## [ACTION ITEM]
Copy the data below exactly, omitting any picture it contains.

## [RAW DATA]
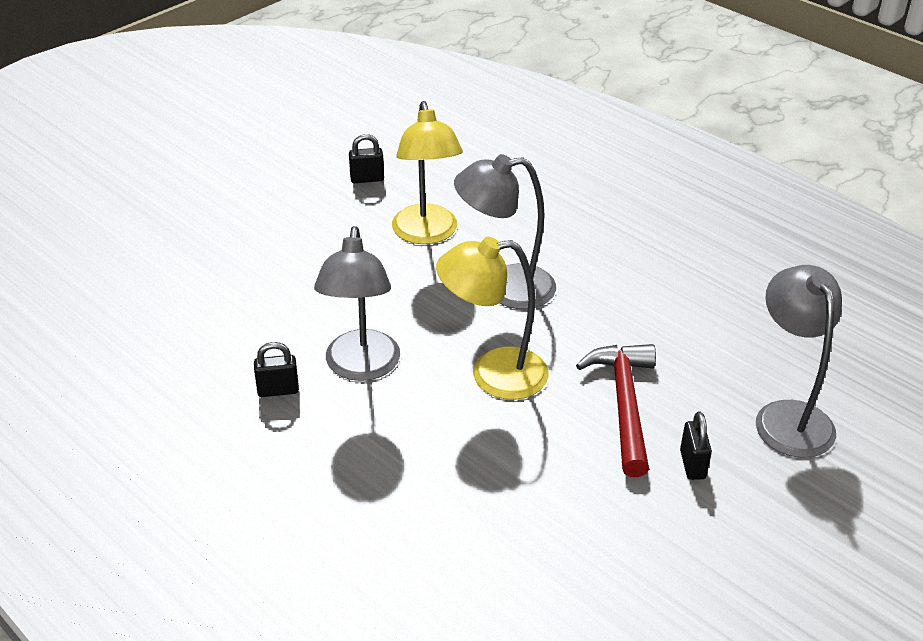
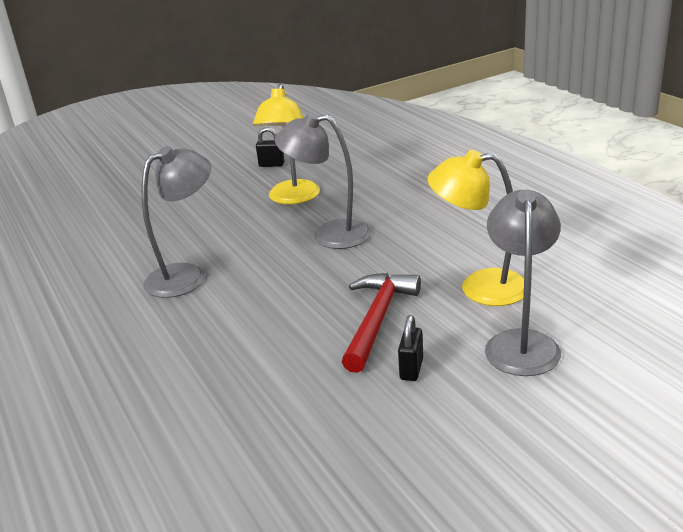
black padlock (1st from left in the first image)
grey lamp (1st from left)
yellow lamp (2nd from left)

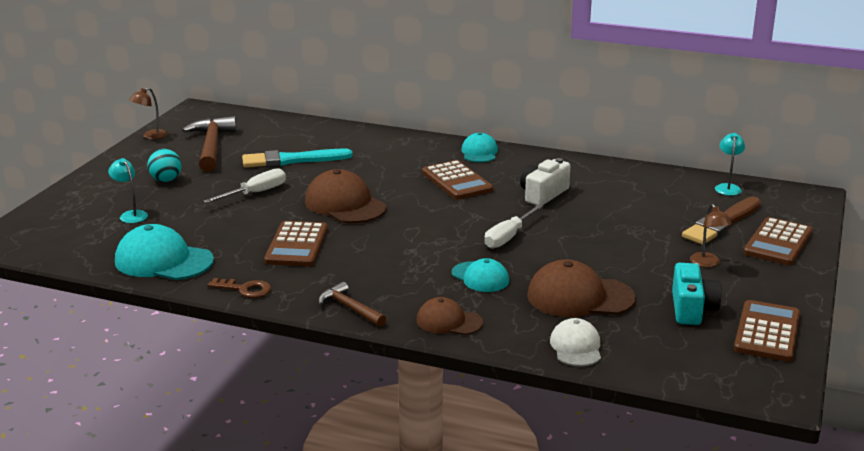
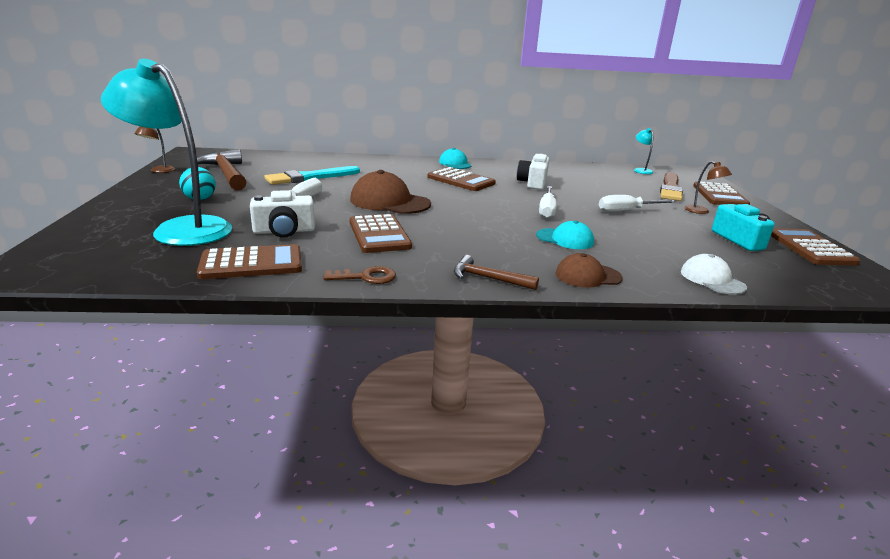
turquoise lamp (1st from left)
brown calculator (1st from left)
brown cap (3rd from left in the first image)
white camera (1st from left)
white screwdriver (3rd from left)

## [OUTPUT FOR THIS EXERCISE]
black padlock (1st from left in the first image)
grey lamp (1st from left)
yellow lamp (2nd from left)

turquoise lamp (1st from left)
brown calculator (1st from left)
brown cap (3rd from left in the first image)
white camera (1st from left)
white screwdriver (3rd from left)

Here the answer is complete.